WHAT IS EXPECTED:
The copy must match the data word for word and contain no pictures.

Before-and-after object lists
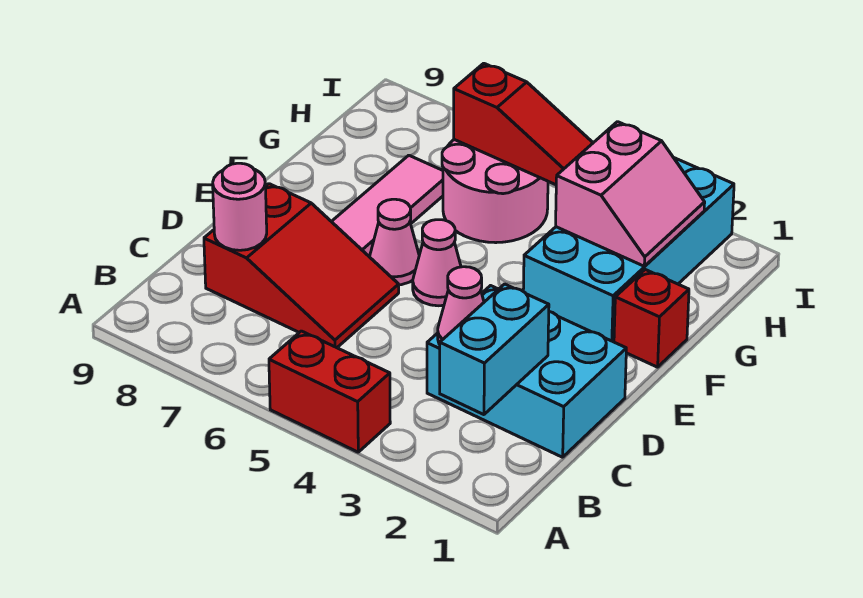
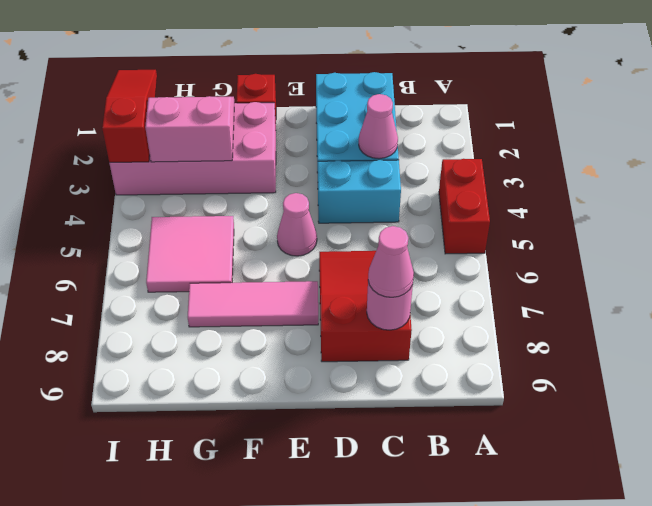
cyan brick B2:C2 level 2 -> cyan brick C4:D4 level 1
pink cone E6 level 1 -> pink cone C8 level 3
cyan brick F2:I3 level 1 -> pink brick F2:I3 level 1
pink round brick G5:H6 level 1 -> pink tile G5:H6 level 1
red slope H4:H6 level 2 top 6 -> red slope I1:I3 level 2 top 3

PROBLEM SOLUTION:
cyan brick B2:C2 level 2 -> cyan brick C4:D4 level 1
pink cone E6 level 1 -> pink cone C8 level 3
cyan brick F2:I3 level 1 -> pink brick F2:I3 level 1
pink round brick G5:H6 level 1 -> pink tile G5:H6 level 1
red slope H4:H6 level 2 top 6 -> red slope I1:I3 level 2 top 3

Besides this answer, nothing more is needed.